WORK ORDER: Can you convert the lines below into a Markdown table with the columns Row and Line, numbering each line and skipping the blank ones?

EXTRACTED ENTRIES:
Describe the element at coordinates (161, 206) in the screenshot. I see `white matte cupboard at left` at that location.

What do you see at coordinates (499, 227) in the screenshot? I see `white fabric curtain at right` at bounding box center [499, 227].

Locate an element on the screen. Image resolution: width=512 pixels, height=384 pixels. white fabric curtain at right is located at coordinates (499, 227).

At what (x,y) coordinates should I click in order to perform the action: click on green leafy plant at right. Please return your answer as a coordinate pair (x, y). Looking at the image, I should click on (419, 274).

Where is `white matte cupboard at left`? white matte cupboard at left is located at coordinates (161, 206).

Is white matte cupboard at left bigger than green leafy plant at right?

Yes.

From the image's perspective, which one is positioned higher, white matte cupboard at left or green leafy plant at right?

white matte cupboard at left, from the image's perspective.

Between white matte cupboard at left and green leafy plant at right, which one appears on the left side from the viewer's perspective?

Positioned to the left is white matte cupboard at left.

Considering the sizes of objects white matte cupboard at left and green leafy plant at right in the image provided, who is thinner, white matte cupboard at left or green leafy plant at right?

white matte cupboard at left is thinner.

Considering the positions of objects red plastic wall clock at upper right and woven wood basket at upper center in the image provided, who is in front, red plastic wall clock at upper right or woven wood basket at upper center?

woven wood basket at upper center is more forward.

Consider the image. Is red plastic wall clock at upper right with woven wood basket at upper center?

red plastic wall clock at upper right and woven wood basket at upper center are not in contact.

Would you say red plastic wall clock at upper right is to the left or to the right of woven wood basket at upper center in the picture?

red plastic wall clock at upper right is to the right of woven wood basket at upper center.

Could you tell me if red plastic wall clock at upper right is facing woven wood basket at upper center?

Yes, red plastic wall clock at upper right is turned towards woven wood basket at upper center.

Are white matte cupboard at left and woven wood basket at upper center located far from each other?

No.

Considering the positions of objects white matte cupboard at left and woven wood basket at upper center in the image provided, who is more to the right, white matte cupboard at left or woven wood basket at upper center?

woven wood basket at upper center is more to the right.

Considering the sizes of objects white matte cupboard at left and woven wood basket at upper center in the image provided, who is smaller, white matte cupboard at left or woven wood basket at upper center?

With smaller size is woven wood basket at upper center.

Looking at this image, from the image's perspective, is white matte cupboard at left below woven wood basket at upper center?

TASK SOLUTION:
| Row | Line |
|---|---|
| 1 | Describe the element at coordinates (161, 206) in the screenshot. I see `white matte cupboard at left` at that location. |
| 2 | What do you see at coordinates (499, 227) in the screenshot? I see `white fabric curtain at right` at bounding box center [499, 227]. |
| 3 | Locate an element on the screen. Image resolution: width=512 pixels, height=384 pixels. white fabric curtain at right is located at coordinates (499, 227). |
| 4 | At what (x,y) coordinates should I click in order to perform the action: click on green leafy plant at right. Please return your answer as a coordinate pair (x, y). Looking at the image, I should click on (419, 274). |
| 5 | Where is `white matte cupboard at left`? white matte cupboard at left is located at coordinates (161, 206). |
| 6 | Is white matte cupboard at left bigger than green leafy plant at right? |
| 7 | Yes. |
| 8 | From the image's perspective, which one is positioned higher, white matte cupboard at left or green leafy plant at right? |
| 9 | white matte cupboard at left, from the image's perspective. |
| 10 | Between white matte cupboard at left and green leafy plant at right, which one appears on the left side from the viewer's perspective? |
| 11 | Positioned to the left is white matte cupboard at left. |
| 12 | Considering the sizes of objects white matte cupboard at left and green leafy plant at right in the image provided, who is thinner, white matte cupboard at left or green leafy plant at right? |
| 13 | white matte cupboard at left is thinner. |
| 14 | Considering the positions of objects red plastic wall clock at upper right and woven wood basket at upper center in the image provided, who is in front, red plastic wall clock at upper right or woven wood basket at upper center? |
| 15 | woven wood basket at upper center is more forward. |
| 16 | Consider the image. Is red plastic wall clock at upper right with woven wood basket at upper center? |
| 17 | red plastic wall clock at upper right and woven wood basket at upper center are not in contact. |
| 18 | Would you say red plastic wall clock at upper right is to the left or to the right of woven wood basket at upper center in the picture? |
| 19 | red plastic wall clock at upper right is to the right of woven wood basket at upper center. |
| 20 | Could you tell me if red plastic wall clock at upper right is facing woven wood basket at upper center? |
| 21 | Yes, red plastic wall clock at upper right is turned towards woven wood basket at upper center. |
| 22 | Are white matte cupboard at left and woven wood basket at upper center located far from each other? |
| 23 | No. |
| 24 | Considering the positions of objects white matte cupboard at left and woven wood basket at upper center in the image provided, who is more to the right, white matte cupboard at left or woven wood basket at upper center? |
| 25 | woven wood basket at upper center is more to the right. |
| 26 | Considering the sizes of objects white matte cupboard at left and woven wood basket at upper center in the image provided, who is smaller, white matte cupboard at left or woven wood basket at upper center? |
| 27 | With smaller size is woven wood basket at upper center. |
| 28 | Looking at this image, from the image's perspective, is white matte cupboard at left below woven wood basket at upper center? |